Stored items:
......

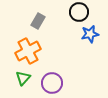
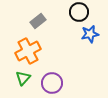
gray rectangle: rotated 21 degrees clockwise
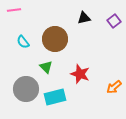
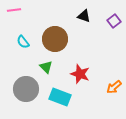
black triangle: moved 2 px up; rotated 32 degrees clockwise
cyan rectangle: moved 5 px right; rotated 35 degrees clockwise
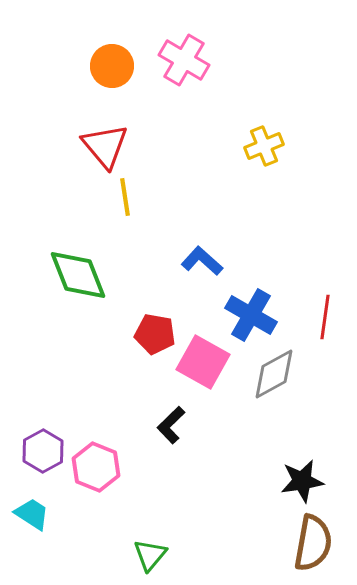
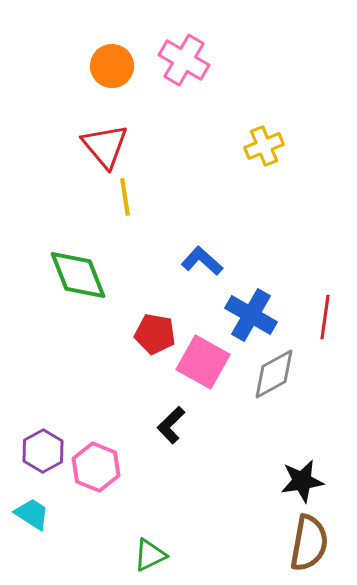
brown semicircle: moved 4 px left
green triangle: rotated 24 degrees clockwise
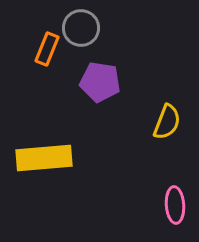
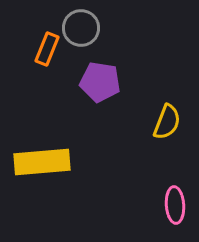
yellow rectangle: moved 2 px left, 4 px down
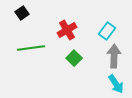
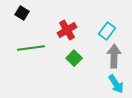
black square: rotated 24 degrees counterclockwise
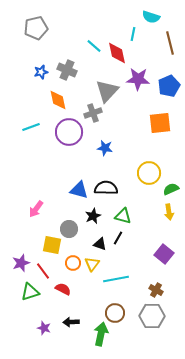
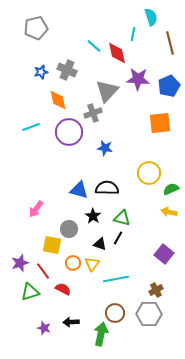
cyan semicircle at (151, 17): rotated 126 degrees counterclockwise
black semicircle at (106, 188): moved 1 px right
yellow arrow at (169, 212): rotated 112 degrees clockwise
black star at (93, 216): rotated 14 degrees counterclockwise
green triangle at (123, 216): moved 1 px left, 2 px down
purple star at (21, 263): moved 1 px left
brown cross at (156, 290): rotated 32 degrees clockwise
gray hexagon at (152, 316): moved 3 px left, 2 px up
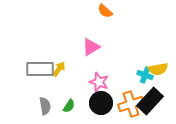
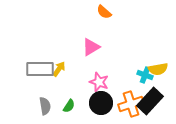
orange semicircle: moved 1 px left, 1 px down
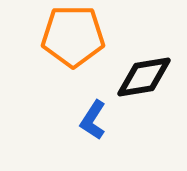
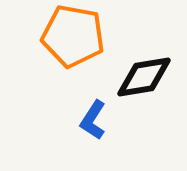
orange pentagon: rotated 10 degrees clockwise
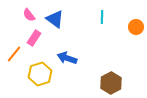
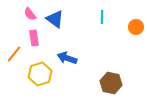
pink semicircle: moved 1 px right, 1 px up
pink rectangle: rotated 42 degrees counterclockwise
brown hexagon: rotated 20 degrees counterclockwise
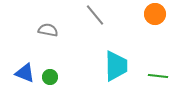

......

→ Exercise directions: From the data above, report how many lines include the string "right". The number alone will do.

→ Response area: 3